··· Available records ···

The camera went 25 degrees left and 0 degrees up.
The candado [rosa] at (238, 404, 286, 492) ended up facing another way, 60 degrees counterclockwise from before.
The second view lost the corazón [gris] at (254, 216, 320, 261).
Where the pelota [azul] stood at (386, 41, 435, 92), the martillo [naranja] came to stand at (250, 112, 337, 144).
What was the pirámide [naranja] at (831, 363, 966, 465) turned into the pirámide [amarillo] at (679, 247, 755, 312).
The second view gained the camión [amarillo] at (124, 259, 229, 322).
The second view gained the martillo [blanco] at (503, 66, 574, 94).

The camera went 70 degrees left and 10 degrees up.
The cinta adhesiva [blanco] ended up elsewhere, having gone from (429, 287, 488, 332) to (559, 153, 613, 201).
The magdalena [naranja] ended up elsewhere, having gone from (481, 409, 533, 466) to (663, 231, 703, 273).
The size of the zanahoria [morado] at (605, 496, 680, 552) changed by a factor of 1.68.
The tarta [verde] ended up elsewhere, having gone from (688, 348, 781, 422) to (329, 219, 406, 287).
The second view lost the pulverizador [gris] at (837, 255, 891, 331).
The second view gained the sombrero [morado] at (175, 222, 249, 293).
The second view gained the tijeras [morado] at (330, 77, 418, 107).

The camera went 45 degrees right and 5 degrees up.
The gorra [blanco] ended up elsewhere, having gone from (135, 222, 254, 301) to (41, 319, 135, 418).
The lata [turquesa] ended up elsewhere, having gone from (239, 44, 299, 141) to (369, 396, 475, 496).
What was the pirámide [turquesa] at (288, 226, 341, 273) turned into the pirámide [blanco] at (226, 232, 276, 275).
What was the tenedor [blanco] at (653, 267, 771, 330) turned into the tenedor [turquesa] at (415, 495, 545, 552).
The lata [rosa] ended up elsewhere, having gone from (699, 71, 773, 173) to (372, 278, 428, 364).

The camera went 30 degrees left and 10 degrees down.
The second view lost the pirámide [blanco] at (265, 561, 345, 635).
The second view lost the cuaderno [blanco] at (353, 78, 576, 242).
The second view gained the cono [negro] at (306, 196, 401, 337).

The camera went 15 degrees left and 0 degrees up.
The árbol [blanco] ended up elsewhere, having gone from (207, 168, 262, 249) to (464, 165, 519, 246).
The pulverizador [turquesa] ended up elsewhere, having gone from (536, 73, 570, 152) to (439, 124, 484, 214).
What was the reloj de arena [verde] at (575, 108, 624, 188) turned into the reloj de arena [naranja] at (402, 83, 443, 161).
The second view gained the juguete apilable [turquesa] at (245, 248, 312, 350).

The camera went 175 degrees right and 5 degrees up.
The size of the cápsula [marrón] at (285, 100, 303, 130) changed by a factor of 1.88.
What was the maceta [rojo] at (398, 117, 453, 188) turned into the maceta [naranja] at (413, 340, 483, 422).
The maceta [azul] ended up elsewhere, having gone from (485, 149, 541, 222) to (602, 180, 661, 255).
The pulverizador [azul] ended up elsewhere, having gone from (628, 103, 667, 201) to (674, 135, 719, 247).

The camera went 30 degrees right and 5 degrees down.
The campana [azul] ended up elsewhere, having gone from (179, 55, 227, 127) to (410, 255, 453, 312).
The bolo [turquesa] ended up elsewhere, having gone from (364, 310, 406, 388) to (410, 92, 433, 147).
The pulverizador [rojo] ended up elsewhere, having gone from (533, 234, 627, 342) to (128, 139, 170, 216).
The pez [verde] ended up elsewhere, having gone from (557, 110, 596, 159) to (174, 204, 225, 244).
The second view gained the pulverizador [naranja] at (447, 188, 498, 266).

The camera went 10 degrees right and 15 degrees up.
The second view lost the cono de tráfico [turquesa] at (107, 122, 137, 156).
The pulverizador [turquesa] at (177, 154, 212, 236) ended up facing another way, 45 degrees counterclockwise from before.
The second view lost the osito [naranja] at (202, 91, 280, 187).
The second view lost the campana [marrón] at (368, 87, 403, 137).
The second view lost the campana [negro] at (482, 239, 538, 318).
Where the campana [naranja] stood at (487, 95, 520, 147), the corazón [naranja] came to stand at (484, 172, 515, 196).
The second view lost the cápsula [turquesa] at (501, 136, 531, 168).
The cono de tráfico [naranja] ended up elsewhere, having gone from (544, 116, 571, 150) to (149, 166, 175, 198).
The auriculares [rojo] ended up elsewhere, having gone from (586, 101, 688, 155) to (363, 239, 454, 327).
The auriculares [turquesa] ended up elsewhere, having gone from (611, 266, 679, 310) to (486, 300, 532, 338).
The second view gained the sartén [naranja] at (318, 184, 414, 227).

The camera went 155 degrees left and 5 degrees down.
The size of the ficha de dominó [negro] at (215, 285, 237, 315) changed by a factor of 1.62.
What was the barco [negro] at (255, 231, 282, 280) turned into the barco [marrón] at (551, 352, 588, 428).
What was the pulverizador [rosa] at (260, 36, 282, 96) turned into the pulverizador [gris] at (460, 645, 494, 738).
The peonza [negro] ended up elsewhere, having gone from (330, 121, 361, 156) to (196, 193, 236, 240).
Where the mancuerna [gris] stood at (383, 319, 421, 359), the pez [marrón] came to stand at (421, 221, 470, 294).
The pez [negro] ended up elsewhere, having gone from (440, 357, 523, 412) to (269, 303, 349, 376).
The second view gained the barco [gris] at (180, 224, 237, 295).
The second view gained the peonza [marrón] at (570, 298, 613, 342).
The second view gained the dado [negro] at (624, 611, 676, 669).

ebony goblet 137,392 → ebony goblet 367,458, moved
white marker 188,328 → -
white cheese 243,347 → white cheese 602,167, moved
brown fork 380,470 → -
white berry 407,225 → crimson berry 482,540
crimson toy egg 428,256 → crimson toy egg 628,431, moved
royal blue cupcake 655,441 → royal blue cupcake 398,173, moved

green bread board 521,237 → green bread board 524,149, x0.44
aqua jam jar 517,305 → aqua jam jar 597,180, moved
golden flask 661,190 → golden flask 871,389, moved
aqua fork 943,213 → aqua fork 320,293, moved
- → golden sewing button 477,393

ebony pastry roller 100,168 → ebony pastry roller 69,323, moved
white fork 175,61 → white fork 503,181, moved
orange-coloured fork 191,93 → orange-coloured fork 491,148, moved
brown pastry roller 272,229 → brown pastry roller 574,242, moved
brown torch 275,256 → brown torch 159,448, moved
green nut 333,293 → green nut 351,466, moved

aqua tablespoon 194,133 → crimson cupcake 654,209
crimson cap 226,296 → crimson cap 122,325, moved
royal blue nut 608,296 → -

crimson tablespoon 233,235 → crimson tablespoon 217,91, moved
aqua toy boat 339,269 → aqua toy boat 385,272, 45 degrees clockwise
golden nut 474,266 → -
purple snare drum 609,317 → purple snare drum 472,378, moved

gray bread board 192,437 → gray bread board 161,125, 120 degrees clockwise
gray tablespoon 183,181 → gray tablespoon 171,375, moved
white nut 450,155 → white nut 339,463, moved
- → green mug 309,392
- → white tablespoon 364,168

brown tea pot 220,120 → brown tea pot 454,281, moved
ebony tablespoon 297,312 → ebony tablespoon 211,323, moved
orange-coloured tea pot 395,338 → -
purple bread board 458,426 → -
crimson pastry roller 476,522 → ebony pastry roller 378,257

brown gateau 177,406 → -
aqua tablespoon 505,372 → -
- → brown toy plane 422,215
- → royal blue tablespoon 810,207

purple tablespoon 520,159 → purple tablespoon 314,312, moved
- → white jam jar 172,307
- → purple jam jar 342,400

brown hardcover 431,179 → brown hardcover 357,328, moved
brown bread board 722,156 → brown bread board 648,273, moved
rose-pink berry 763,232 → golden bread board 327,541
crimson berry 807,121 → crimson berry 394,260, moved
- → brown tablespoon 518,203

···

--- What to work on ---
From the line that has "brown fork 380,470" through the line that has "crimson toy egg 428,256", copy every line exactly as it appears above, and leave out all others.

--- Finished exercise ---
brown fork 380,470 → -
white berry 407,225 → crimson berry 482,540
crimson toy egg 428,256 → crimson toy egg 628,431, moved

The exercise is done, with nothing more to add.